Task statement:
Please transcribe the listing below in full and word for word, without its pictures.

Given data:
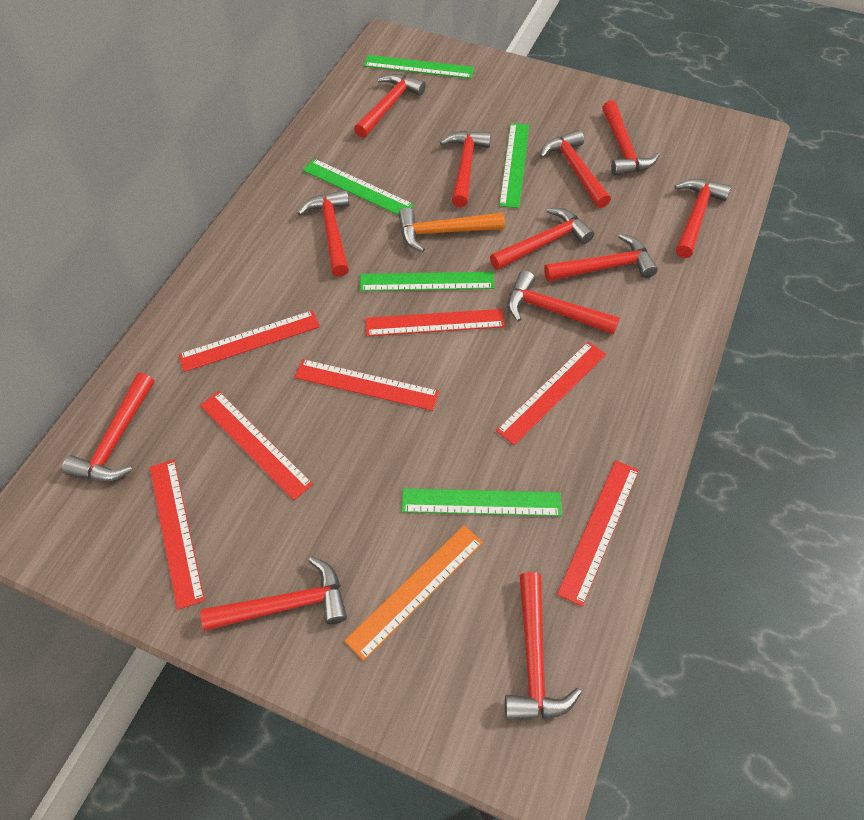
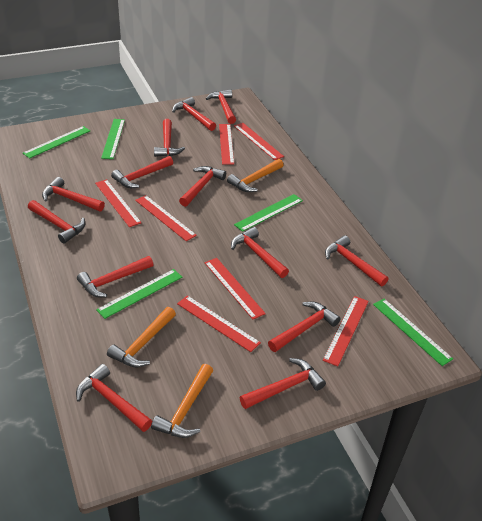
orange hammer: 1 -> 3
orange ruler: 1 -> 0
red hammer: 12 -> 13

The completed task:
orange hammer: 1 -> 3
orange ruler: 1 -> 0
red hammer: 12 -> 13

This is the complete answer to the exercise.